→ **DATA RECORDS**:
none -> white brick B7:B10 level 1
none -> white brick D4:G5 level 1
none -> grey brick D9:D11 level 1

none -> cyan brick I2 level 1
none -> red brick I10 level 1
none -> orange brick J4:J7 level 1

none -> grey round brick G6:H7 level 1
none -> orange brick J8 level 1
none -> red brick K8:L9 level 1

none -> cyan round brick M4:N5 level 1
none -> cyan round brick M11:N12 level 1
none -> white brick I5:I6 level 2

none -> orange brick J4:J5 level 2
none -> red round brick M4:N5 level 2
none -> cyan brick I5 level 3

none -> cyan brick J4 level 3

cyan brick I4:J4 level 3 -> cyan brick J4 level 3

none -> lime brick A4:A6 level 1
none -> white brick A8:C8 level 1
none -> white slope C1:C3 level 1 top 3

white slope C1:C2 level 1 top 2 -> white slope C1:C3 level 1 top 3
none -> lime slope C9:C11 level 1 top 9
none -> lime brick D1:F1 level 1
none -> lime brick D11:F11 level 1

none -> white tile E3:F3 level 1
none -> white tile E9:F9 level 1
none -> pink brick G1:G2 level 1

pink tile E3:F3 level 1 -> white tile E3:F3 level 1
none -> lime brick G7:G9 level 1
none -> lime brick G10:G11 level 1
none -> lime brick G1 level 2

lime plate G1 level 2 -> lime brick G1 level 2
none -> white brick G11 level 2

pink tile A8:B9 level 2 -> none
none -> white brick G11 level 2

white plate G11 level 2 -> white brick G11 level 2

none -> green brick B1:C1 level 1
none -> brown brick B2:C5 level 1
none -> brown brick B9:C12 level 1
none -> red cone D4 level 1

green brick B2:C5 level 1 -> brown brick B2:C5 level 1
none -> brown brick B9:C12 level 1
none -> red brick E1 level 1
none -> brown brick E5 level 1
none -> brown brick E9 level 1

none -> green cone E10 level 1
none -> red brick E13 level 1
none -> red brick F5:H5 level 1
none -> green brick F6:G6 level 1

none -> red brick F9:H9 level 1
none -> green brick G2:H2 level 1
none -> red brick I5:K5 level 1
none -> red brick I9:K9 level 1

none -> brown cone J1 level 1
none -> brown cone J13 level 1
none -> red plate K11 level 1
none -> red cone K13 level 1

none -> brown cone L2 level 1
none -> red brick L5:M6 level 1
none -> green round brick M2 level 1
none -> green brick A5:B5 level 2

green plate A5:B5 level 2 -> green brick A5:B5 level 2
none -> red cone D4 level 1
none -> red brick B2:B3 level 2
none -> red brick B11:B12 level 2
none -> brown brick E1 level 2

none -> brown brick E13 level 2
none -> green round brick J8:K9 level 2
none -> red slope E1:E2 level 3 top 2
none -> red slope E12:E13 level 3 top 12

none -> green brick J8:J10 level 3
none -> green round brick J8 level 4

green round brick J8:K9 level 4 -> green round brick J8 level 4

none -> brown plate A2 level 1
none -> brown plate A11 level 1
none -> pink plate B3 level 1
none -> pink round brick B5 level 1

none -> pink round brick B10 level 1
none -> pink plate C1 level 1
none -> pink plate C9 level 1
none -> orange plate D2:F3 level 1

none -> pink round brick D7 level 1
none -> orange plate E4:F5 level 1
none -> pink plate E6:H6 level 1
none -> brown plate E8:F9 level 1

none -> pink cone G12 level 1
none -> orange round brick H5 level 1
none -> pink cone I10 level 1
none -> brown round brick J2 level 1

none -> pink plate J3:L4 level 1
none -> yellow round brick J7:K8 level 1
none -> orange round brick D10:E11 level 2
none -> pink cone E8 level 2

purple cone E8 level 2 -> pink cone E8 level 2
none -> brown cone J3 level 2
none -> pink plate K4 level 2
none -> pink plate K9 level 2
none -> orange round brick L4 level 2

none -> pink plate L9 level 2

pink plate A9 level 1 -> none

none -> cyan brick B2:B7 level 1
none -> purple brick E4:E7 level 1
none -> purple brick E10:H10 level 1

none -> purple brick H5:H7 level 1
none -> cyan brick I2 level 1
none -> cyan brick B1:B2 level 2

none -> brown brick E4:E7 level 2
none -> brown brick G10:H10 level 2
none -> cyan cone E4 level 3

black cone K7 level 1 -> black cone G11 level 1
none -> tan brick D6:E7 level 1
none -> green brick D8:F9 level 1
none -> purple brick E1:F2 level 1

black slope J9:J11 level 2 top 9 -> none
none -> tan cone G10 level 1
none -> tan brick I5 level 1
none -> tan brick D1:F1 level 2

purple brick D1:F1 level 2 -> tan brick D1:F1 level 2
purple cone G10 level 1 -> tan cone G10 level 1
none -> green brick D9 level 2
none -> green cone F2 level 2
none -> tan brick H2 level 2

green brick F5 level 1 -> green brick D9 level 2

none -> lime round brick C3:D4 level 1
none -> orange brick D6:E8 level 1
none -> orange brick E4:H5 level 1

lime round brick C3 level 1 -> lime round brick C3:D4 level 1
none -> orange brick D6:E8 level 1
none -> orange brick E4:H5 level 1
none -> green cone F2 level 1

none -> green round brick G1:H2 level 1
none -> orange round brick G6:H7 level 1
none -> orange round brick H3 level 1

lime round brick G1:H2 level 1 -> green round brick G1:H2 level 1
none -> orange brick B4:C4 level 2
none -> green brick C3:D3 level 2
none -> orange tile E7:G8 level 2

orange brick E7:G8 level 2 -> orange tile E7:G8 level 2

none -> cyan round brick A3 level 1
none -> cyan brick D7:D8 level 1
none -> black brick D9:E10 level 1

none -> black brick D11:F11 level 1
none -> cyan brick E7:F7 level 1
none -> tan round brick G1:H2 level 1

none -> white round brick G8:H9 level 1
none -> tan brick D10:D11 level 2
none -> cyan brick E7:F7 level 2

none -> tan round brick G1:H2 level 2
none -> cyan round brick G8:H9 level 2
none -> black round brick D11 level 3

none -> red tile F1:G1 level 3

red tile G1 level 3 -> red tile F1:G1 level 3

→ **PROBLEM STATEMENT**: The listing above is to be reproduced without a single change.

→ **SOLUTION TO THE PROBLEM**:
none -> white brick B7:B10 level 1
none -> white brick D4:G5 level 1
none -> grey brick D9:D11 level 1

none -> cyan brick I2 level 1
none -> red brick I10 level 1
none -> orange brick J4:J7 level 1

none -> grey round brick G6:H7 level 1
none -> orange brick J8 level 1
none -> red brick K8:L9 level 1

none -> cyan round brick M4:N5 level 1
none -> cyan round brick M11:N12 level 1
none -> white brick I5:I6 level 2

none -> orange brick J4:J5 level 2
none -> red round brick M4:N5 level 2
none -> cyan brick I5 level 3

none -> cyan brick J4 level 3

cyan brick I4:J4 level 3 -> cyan brick J4 level 3

none -> lime brick A4:A6 level 1
none -> white brick A8:C8 level 1
none -> white slope C1:C3 level 1 top 3

white slope C1:C2 level 1 top 2 -> white slope C1:C3 level 1 top 3
none -> lime slope C9:C11 level 1 top 9
none -> lime brick D1:F1 level 1
none -> lime brick D11:F11 level 1

none -> white tile E3:F3 level 1
none -> white tile E9:F9 level 1
none -> pink brick G1:G2 level 1

pink tile E3:F3 level 1 -> white tile E3:F3 level 1
none -> lime brick G7:G9 level 1
none -> lime brick G10:G11 level 1
none -> lime brick G1 level 2

lime plate G1 level 2 -> lime brick G1 level 2
none -> white brick G11 level 2

pink tile A8:B9 level 2 -> none
none -> white brick G11 level 2

white plate G11 level 2 -> white brick G11 level 2

none -> green brick B1:C1 level 1
none -> brown brick B2:C5 level 1
none -> brown brick B9:C12 level 1
none -> red cone D4 level 1

green brick B2:C5 level 1 -> brown brick B2:C5 level 1
none -> brown brick B9:C12 level 1
none -> red brick E1 level 1
none -> brown brick E5 level 1
none -> brown brick E9 level 1

none -> green cone E10 level 1
none -> red brick E13 level 1
none -> red brick F5:H5 level 1
none -> green brick F6:G6 level 1

none -> red brick F9:H9 level 1
none -> green brick G2:H2 level 1
none -> red brick I5:K5 level 1
none -> red brick I9:K9 level 1

none -> brown cone J1 level 1
none -> brown cone J13 level 1
none -> red plate K11 level 1
none -> red cone K13 level 1

none -> brown cone L2 level 1
none -> red brick L5:M6 level 1
none -> green round brick M2 level 1
none -> green brick A5:B5 level 2

green plate A5:B5 level 2 -> green brick A5:B5 level 2
none -> red cone D4 level 1
none -> red brick B2:B3 level 2
none -> red brick B11:B12 level 2
none -> brown brick E1 level 2

none -> brown brick E13 level 2
none -> green round brick J8:K9 level 2
none -> red slope E1:E2 level 3 top 2
none -> red slope E12:E13 level 3 top 12

none -> green brick J8:J10 level 3
none -> green round brick J8 level 4

green round brick J8:K9 level 4 -> green round brick J8 level 4

none -> brown plate A2 level 1
none -> brown plate A11 level 1
none -> pink plate B3 level 1
none -> pink round brick B5 level 1

none -> pink round brick B10 level 1
none -> pink plate C1 level 1
none -> pink plate C9 level 1
none -> orange plate D2:F3 level 1

none -> pink round brick D7 level 1
none -> orange plate E4:F5 level 1
none -> pink plate E6:H6 level 1
none -> brown plate E8:F9 level 1

none -> pink cone G12 level 1
none -> orange round brick H5 level 1
none -> pink cone I10 level 1
none -> brown round brick J2 level 1

none -> pink plate J3:L4 level 1
none -> yellow round brick J7:K8 level 1
none -> orange round brick D10:E11 level 2
none -> pink cone E8 level 2

purple cone E8 level 2 -> pink cone E8 level 2
none -> brown cone J3 level 2
none -> pink plate K4 level 2
none -> pink plate K9 level 2
none -> orange round brick L4 level 2

none -> pink plate L9 level 2

pink plate A9 level 1 -> none

none -> cyan brick B2:B7 level 1
none -> purple brick E4:E7 level 1
none -> purple brick E10:H10 level 1

none -> purple brick H5:H7 level 1
none -> cyan brick I2 level 1
none -> cyan brick B1:B2 level 2

none -> brown brick E4:E7 level 2
none -> brown brick G10:H10 level 2
none -> cyan cone E4 level 3

black cone K7 level 1 -> black cone G11 level 1
none -> tan brick D6:E7 level 1
none -> green brick D8:F9 level 1
none -> purple brick E1:F2 level 1

black slope J9:J11 level 2 top 9 -> none
none -> tan cone G10 level 1
none -> tan brick I5 level 1
none -> tan brick D1:F1 level 2

purple brick D1:F1 level 2 -> tan brick D1:F1 level 2
purple cone G10 level 1 -> tan cone G10 level 1
none -> green brick D9 level 2
none -> green cone F2 level 2
none -> tan brick H2 level 2

green brick F5 level 1 -> green brick D9 level 2

none -> lime round brick C3:D4 level 1
none -> orange brick D6:E8 level 1
none -> orange brick E4:H5 level 1

lime round brick C3 level 1 -> lime round brick C3:D4 level 1
none -> orange brick D6:E8 level 1
none -> orange brick E4:H5 level 1
none -> green cone F2 level 1

none -> green round brick G1:H2 level 1
none -> orange round brick G6:H7 level 1
none -> orange round brick H3 level 1

lime round brick G1:H2 level 1 -> green round brick G1:H2 level 1
none -> orange brick B4:C4 level 2
none -> green brick C3:D3 level 2
none -> orange tile E7:G8 level 2

orange brick E7:G8 level 2 -> orange tile E7:G8 level 2

none -> cyan round brick A3 level 1
none -> cyan brick D7:D8 level 1
none -> black brick D9:E10 level 1

none -> black brick D11:F11 level 1
none -> cyan brick E7:F7 level 1
none -> tan round brick G1:H2 level 1

none -> white round brick G8:H9 level 1
none -> tan brick D10:D11 level 2
none -> cyan brick E7:F7 level 2

none -> tan round brick G1:H2 level 2
none -> cyan round brick G8:H9 level 2
none -> black round brick D11 level 3

none -> red tile F1:G1 level 3

red tile G1 level 3 -> red tile F1:G1 level 3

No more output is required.